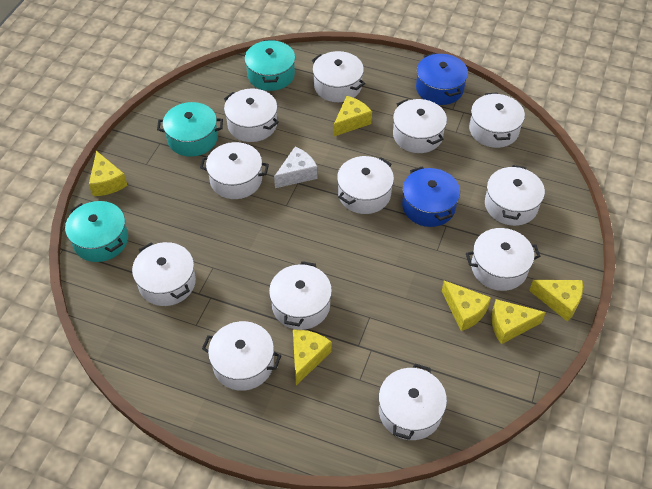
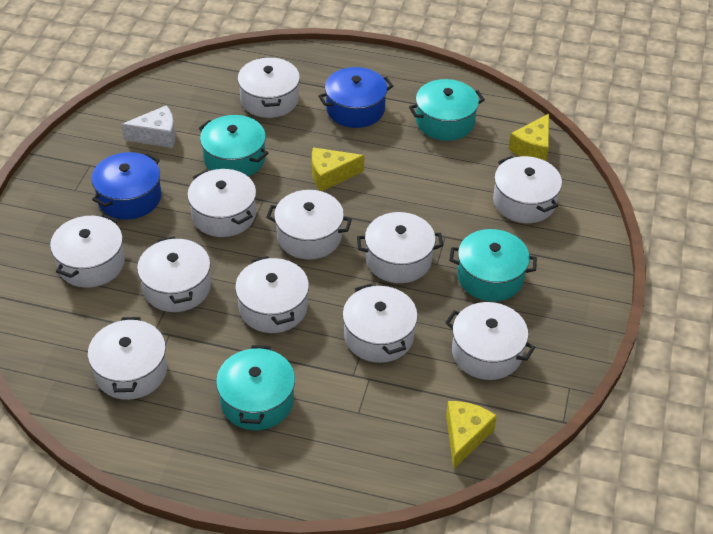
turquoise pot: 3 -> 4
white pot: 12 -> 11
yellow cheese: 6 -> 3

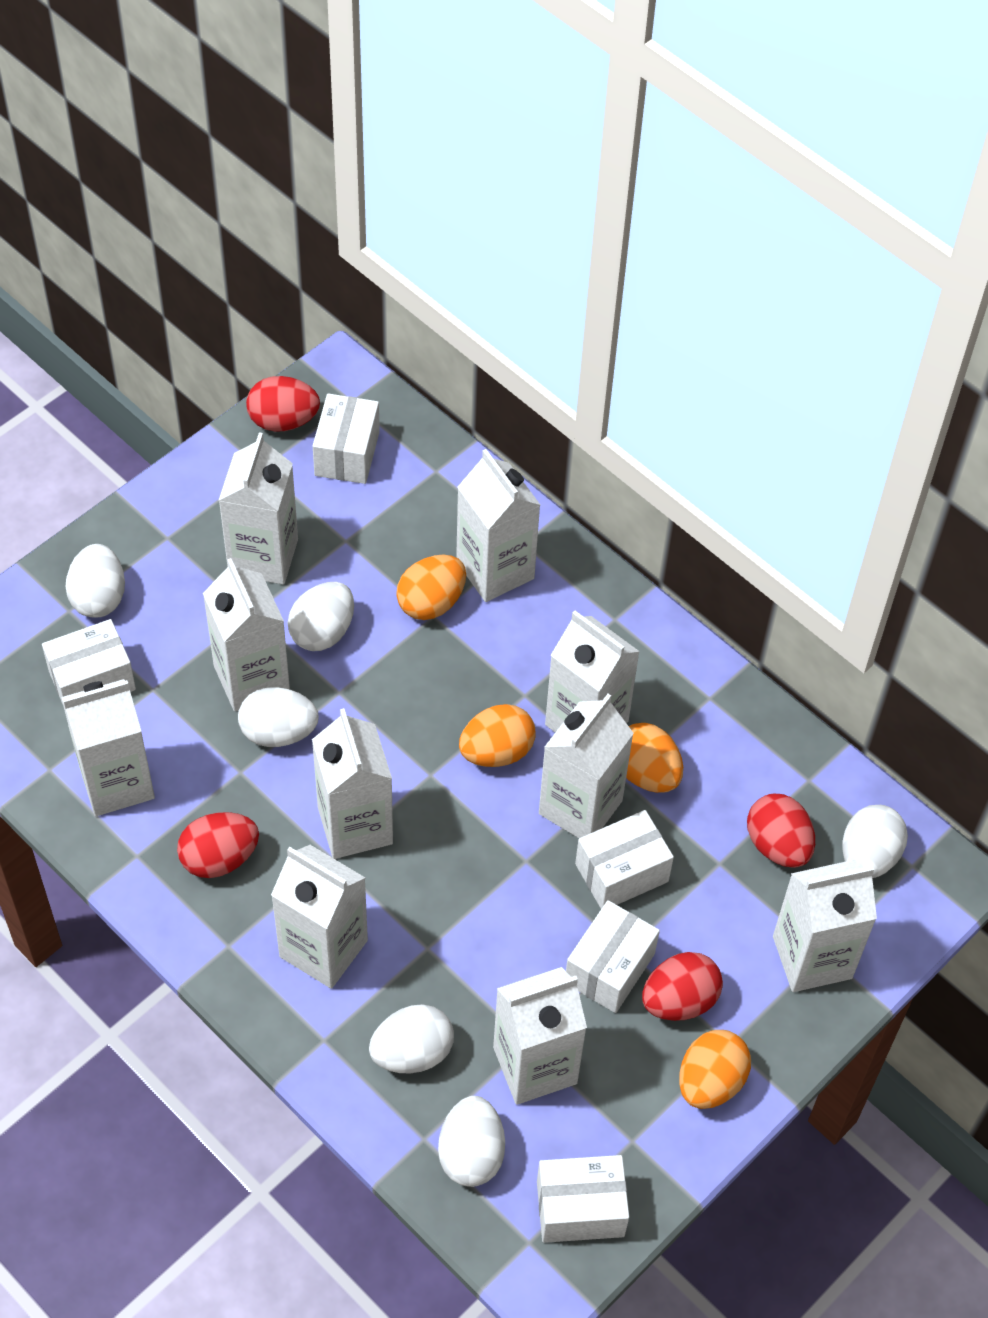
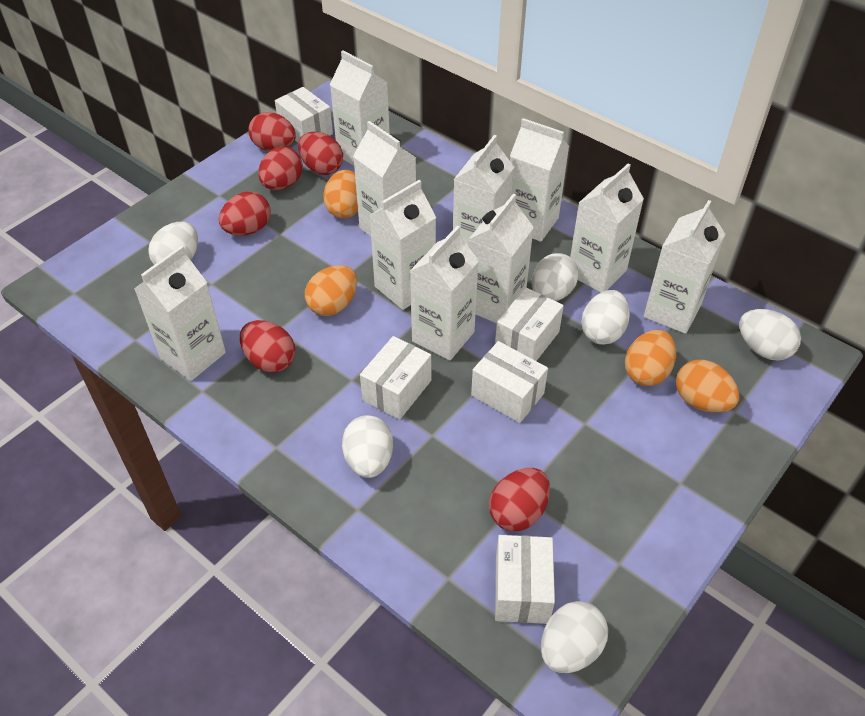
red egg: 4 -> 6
━━━━━━━━━━━━━━━━
**EXERCISE AIM**
Only the pictures are to be left out; write out all the other data exactly.

**SOLUTION**
turquoise pot: 3 -> 4
white pot: 12 -> 11
yellow cheese: 6 -> 3

red egg: 4 -> 6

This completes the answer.